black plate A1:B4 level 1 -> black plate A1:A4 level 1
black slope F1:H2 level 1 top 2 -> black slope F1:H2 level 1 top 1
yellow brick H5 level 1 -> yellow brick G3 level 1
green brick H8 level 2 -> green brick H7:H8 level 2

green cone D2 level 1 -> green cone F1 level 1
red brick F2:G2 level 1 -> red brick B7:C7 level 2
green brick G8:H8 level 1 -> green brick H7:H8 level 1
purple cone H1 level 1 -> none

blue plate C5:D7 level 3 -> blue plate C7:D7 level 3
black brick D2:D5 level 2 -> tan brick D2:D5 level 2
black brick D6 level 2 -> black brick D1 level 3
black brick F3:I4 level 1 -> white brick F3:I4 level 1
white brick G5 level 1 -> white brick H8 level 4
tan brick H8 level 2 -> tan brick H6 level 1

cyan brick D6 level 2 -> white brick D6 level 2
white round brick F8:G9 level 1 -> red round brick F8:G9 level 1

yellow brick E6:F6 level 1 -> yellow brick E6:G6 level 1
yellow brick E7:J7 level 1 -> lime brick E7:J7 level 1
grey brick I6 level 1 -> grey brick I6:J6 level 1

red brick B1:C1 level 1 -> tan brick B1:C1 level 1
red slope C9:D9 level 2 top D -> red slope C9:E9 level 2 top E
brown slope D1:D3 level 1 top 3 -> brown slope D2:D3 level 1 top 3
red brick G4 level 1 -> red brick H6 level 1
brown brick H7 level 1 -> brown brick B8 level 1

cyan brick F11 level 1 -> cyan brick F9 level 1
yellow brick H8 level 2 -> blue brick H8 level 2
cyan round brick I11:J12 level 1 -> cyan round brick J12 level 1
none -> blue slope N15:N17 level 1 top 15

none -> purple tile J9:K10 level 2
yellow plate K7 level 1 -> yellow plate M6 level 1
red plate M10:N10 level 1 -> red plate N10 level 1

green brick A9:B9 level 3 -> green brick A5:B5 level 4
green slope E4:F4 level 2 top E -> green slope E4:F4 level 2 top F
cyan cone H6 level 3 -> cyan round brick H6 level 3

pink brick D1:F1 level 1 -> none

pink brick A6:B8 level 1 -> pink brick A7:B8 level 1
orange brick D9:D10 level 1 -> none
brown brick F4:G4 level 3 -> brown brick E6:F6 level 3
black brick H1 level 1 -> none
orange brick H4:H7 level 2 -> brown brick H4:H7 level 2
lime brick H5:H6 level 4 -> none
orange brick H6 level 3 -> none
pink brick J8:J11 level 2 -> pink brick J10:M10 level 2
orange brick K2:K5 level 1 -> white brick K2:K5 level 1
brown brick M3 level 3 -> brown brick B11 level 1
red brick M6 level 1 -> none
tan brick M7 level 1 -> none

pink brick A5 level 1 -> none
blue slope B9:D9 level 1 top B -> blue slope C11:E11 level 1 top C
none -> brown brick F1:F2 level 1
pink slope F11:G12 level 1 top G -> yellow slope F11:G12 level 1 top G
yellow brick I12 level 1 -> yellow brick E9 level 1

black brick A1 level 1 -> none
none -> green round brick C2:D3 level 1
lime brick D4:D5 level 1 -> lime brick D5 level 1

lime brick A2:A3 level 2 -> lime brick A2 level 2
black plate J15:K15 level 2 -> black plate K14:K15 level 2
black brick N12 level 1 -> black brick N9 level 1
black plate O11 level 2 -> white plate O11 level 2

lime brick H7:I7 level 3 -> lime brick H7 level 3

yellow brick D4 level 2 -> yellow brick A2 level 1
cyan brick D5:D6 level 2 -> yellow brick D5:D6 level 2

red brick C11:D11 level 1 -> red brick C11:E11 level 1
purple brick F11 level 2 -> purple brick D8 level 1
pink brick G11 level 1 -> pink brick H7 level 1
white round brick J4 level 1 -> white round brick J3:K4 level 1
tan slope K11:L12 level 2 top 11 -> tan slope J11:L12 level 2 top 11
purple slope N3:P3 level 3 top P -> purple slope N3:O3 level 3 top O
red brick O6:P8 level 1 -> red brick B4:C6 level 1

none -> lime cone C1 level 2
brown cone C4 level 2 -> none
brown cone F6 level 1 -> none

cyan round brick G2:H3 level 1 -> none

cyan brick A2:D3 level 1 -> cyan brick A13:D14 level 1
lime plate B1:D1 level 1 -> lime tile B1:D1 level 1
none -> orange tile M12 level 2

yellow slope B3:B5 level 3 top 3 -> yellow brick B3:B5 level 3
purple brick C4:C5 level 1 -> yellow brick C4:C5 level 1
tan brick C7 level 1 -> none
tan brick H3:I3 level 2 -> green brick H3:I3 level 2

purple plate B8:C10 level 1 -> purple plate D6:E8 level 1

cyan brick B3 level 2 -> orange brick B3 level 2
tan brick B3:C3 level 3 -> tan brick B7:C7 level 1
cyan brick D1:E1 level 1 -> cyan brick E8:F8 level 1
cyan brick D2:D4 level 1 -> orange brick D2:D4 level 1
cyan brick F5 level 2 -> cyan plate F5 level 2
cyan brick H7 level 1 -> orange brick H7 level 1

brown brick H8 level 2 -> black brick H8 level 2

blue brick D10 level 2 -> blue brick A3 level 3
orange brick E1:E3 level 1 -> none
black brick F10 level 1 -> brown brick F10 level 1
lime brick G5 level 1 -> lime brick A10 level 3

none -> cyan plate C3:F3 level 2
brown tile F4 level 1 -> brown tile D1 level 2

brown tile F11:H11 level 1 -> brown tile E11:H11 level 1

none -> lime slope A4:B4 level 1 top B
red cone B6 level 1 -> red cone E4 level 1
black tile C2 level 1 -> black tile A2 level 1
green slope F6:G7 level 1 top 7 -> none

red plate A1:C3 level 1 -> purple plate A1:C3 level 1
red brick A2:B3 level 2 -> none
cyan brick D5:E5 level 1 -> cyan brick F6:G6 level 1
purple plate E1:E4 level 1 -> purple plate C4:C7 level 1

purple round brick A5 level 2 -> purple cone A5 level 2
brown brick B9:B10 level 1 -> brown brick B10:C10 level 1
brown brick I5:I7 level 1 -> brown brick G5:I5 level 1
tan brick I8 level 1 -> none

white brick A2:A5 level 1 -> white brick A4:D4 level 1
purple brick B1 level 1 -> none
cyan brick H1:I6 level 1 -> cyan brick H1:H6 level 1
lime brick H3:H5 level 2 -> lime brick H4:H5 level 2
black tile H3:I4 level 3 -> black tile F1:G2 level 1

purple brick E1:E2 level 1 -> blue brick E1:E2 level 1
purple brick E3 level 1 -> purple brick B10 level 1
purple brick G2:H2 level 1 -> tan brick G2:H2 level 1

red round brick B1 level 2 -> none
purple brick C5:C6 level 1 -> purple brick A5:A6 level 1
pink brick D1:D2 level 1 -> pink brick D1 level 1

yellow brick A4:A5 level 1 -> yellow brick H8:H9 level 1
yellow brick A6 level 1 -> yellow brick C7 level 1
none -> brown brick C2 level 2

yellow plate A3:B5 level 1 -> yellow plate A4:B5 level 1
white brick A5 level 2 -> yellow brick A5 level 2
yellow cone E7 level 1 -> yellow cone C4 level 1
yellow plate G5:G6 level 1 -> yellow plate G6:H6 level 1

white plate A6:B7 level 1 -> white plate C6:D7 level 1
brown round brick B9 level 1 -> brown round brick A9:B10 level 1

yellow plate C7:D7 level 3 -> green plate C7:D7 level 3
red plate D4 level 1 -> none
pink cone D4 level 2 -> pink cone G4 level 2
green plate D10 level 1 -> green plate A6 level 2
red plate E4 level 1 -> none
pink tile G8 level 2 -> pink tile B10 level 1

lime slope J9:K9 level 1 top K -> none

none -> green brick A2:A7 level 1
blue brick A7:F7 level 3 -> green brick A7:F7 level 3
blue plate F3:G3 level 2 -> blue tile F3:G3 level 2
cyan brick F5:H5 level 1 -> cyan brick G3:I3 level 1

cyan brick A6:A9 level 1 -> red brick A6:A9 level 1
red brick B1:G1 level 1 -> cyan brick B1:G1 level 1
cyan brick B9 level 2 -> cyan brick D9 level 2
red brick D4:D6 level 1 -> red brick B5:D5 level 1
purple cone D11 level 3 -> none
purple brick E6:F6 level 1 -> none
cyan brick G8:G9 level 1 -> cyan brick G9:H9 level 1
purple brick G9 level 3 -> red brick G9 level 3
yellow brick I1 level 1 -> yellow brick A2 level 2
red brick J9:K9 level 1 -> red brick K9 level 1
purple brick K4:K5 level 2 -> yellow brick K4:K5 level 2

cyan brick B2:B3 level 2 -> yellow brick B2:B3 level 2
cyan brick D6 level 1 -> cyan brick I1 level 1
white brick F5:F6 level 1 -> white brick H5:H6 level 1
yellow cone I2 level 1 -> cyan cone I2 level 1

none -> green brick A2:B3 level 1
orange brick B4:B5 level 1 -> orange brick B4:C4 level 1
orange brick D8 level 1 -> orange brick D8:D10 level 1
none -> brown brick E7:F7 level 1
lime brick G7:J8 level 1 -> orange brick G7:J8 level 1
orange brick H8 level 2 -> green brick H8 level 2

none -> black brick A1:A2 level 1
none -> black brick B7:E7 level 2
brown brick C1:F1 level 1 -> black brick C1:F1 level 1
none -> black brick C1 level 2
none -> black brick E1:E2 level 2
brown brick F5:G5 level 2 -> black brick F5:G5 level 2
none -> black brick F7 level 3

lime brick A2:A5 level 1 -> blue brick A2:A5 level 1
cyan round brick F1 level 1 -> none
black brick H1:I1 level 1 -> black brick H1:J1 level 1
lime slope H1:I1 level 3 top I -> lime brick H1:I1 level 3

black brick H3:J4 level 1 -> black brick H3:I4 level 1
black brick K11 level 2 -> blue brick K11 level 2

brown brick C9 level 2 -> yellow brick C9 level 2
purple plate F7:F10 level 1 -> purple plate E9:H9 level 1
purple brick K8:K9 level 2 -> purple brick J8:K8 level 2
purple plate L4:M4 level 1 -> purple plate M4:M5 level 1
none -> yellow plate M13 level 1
------------------------
### Task to complete
Lines with "cone": return each one from the data above.

### Answer
green cone D2 level 1 -> green cone F1 level 1
purple cone H1 level 1 -> none
cyan cone H6 level 3 -> cyan round brick H6 level 3
none -> lime cone C1 level 2
brown cone C4 level 2 -> none
brown cone F6 level 1 -> none
red cone B6 level 1 -> red cone E4 level 1
purple round brick A5 level 2 -> purple cone A5 level 2
yellow cone E7 level 1 -> yellow cone C4 level 1
pink cone D4 level 2 -> pink cone G4 level 2
purple cone D11 level 3 -> none
yellow cone I2 level 1 -> cyan cone I2 level 1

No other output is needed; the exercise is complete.